After reading the entries below, report how many lines have the string "SCALE" in them, giving the number alone.

━━ Available records ━━

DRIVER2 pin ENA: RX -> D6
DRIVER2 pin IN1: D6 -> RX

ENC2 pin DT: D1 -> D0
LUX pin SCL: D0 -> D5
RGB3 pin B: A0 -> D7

━━━
━━ Available records ━━

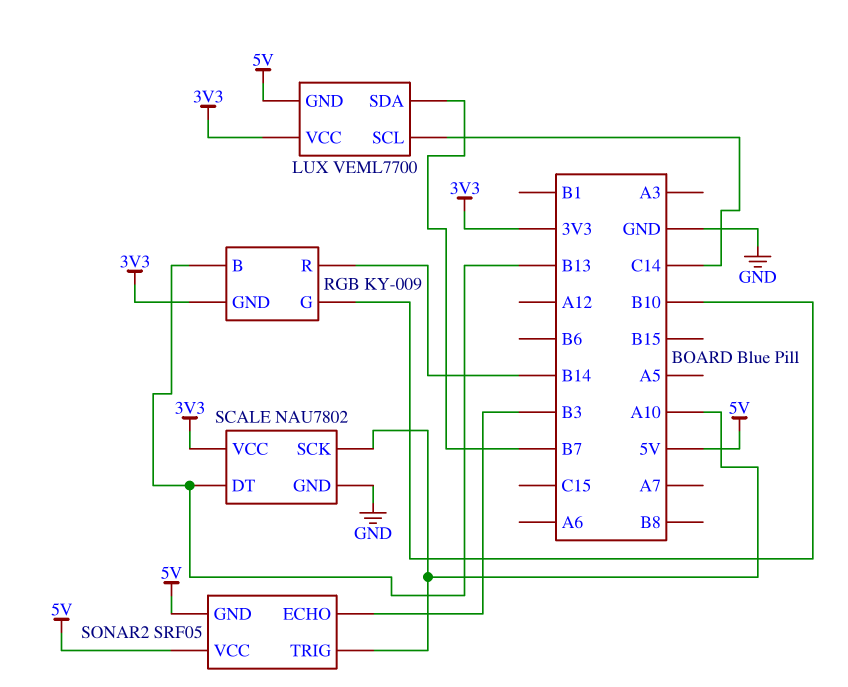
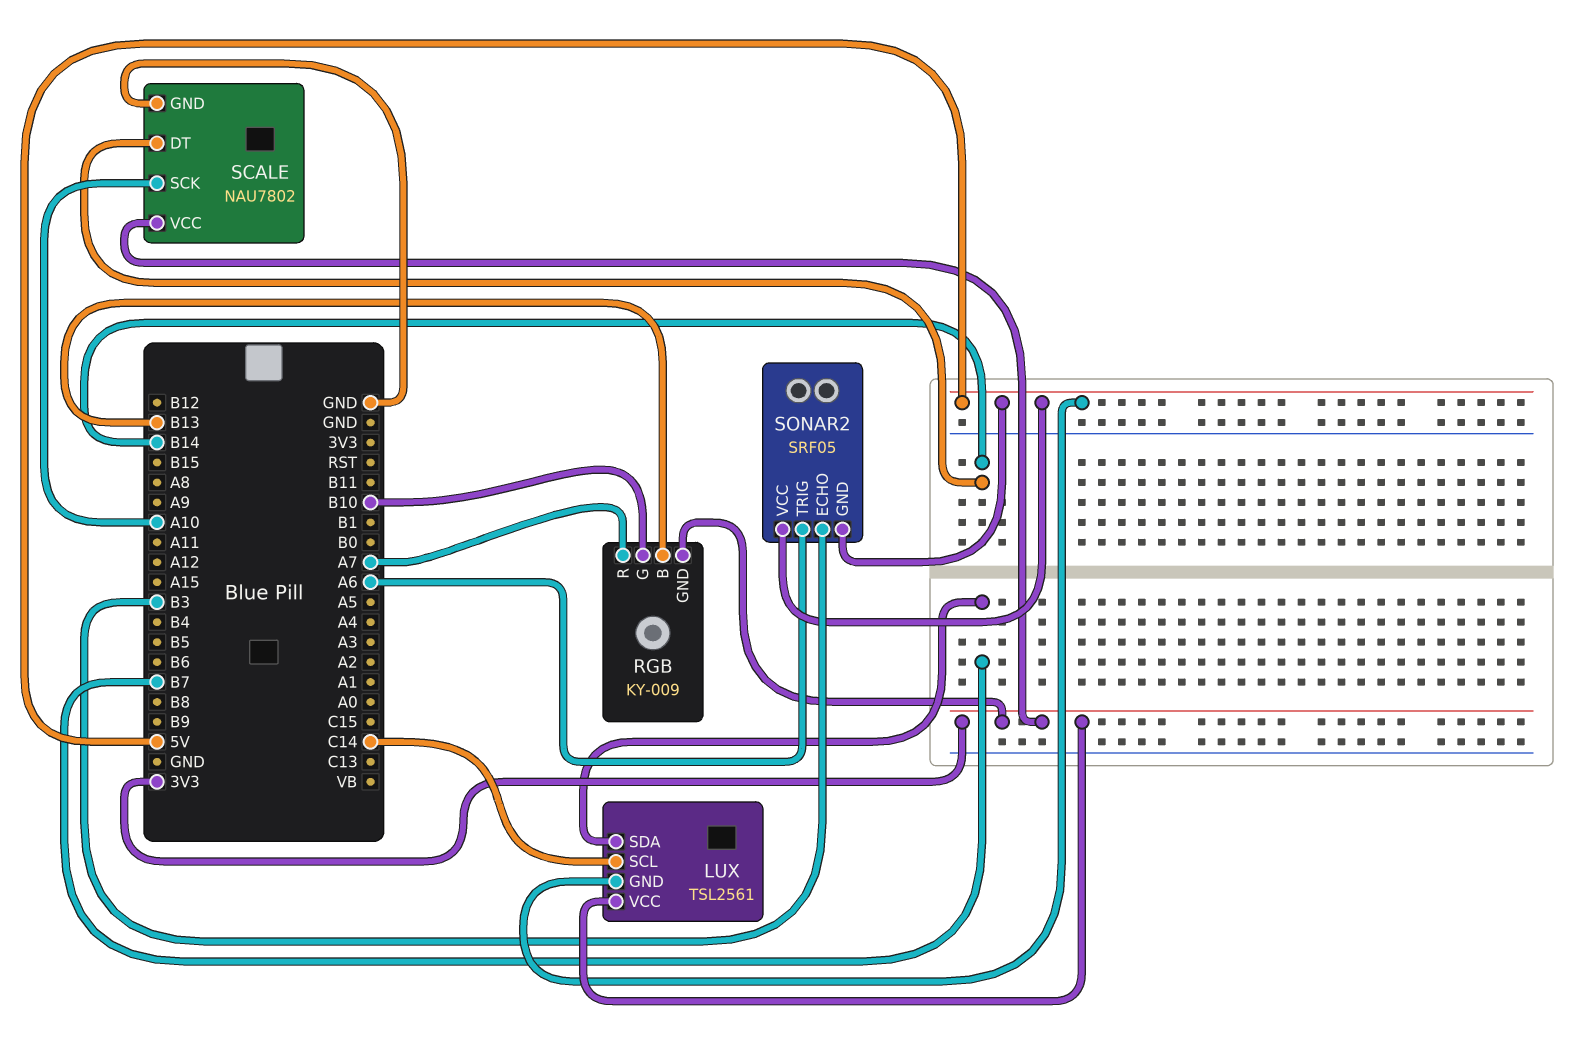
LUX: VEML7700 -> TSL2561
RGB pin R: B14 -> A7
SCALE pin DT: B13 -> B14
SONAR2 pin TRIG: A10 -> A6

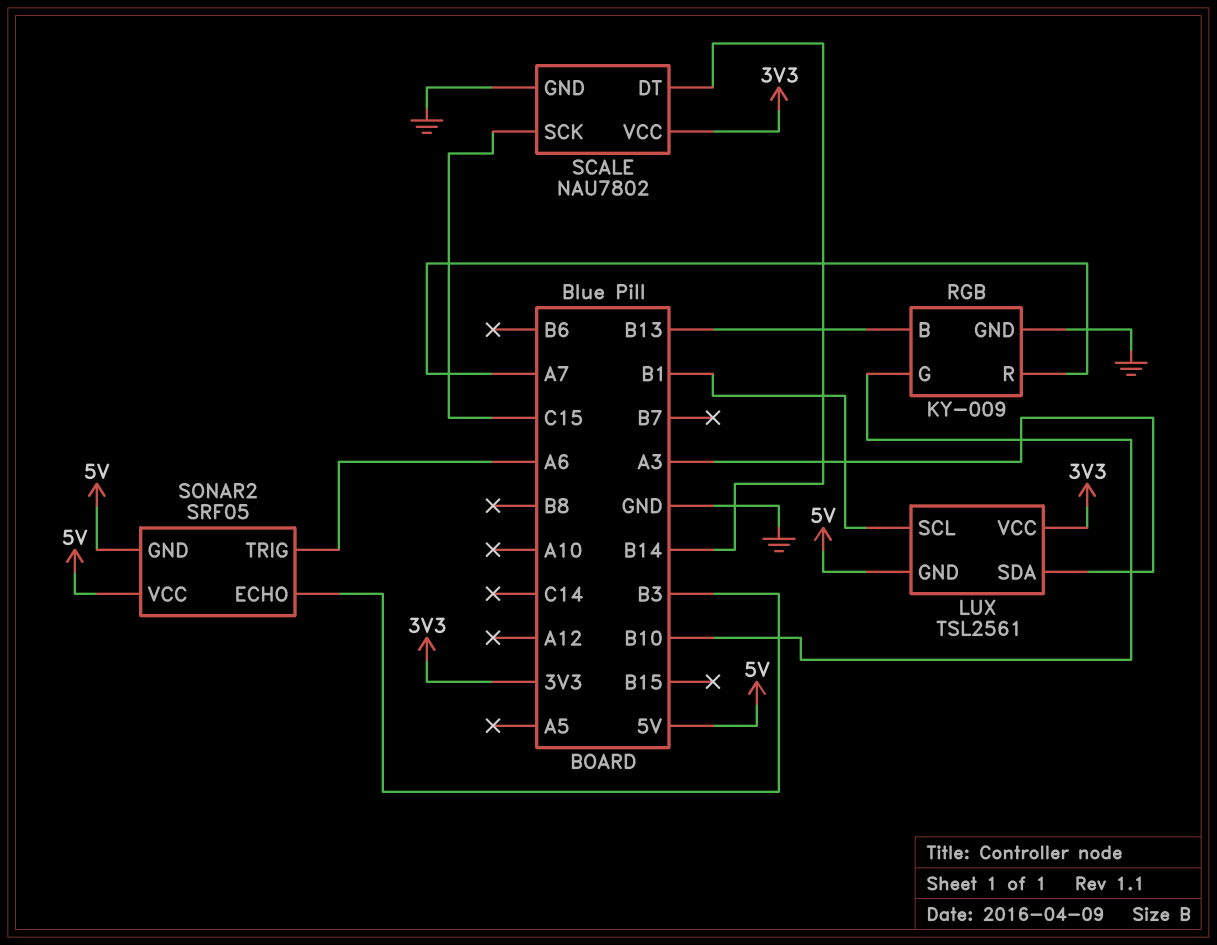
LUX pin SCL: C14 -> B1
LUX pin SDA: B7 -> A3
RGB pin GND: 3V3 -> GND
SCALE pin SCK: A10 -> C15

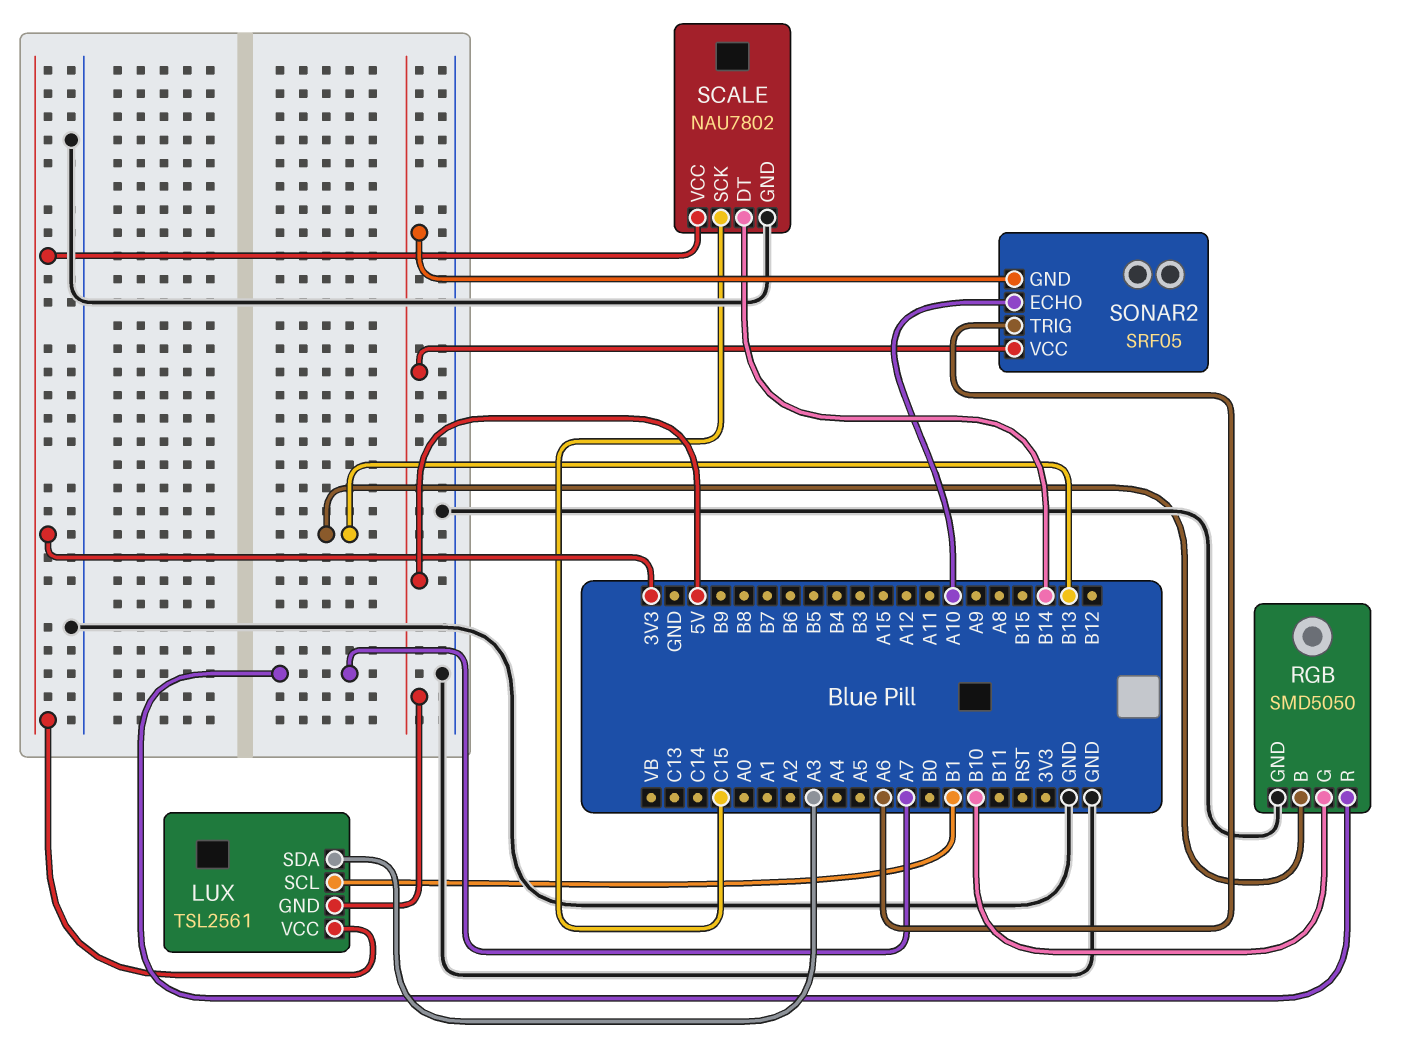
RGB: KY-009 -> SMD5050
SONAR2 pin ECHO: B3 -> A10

━━━

(Problem solution): 2